Your objective: The required output consists solely of the lines from the line containing "white rectangle: (362, 733)" through the end of the records, copied exactly.

[[ The data, beginning ]]

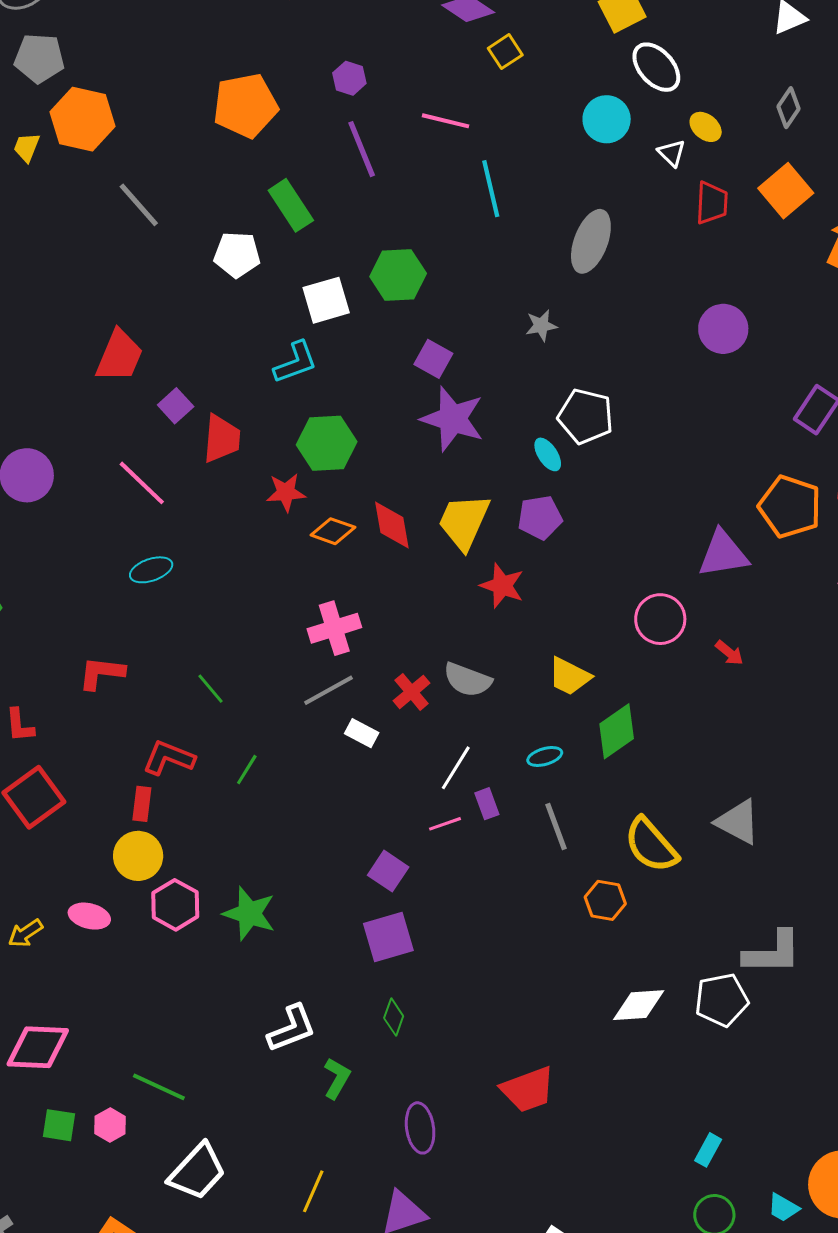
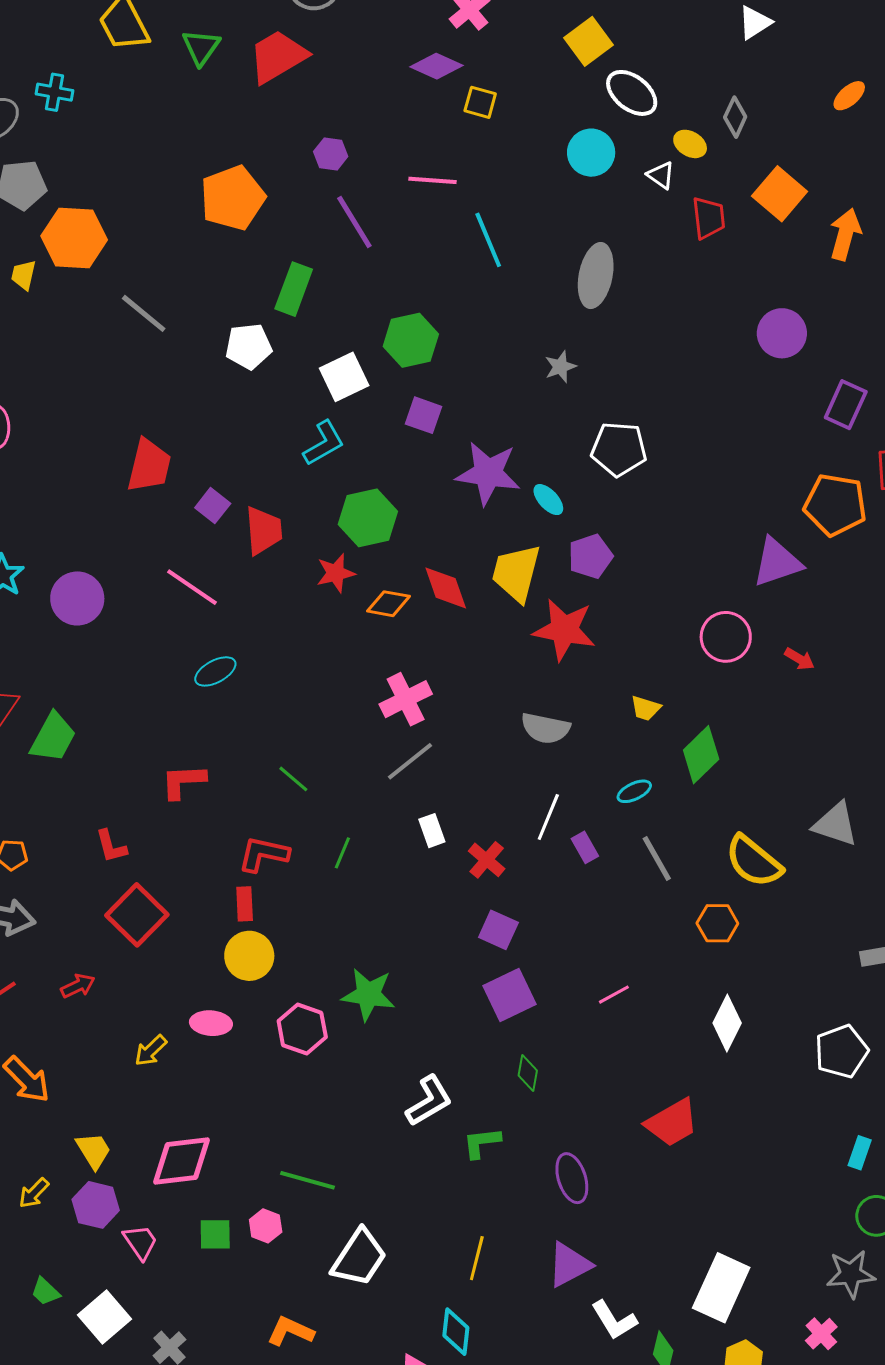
yellow square: (505, 52) -> (480, 102), turned -32
gray diamond: (788, 108) -> (735, 117), moved
green rectangle: (291, 205) -> (294, 289), turned 63
purple circle: (723, 329) -> (782, 333), moved
purple square: (433, 359) -> (424, 415), moved
cyan ellipse: (548, 454) -> (548, 500), moved
red star: (502, 586) -> (564, 630), size x1.4
yellow trapezoid: (569, 676) -> (646, 708), size x0.7
red cross: (412, 692) -> (487, 860), moved
white rectangle: (362, 733) -> (432, 831), moved, turned 52
pink line: (445, 824) -> (614, 995), moved
pink hexagon: (175, 905) -> (302, 1029), moved
white pentagon: (722, 1000) -> (841, 1051), moved
white diamond: (639, 1005) -> (727, 1023), moved, turned -50
green L-shape: (337, 1078) -> (482, 1143), turned -117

[[ The data, end ]]

Response for this exercise:
white rectangle: (362, 733) -> (432, 831), moved, turned 52
pink line: (445, 824) -> (614, 995), moved
pink hexagon: (175, 905) -> (302, 1029), moved
white pentagon: (722, 1000) -> (841, 1051), moved
white diamond: (639, 1005) -> (727, 1023), moved, turned -50
green L-shape: (337, 1078) -> (482, 1143), turned -117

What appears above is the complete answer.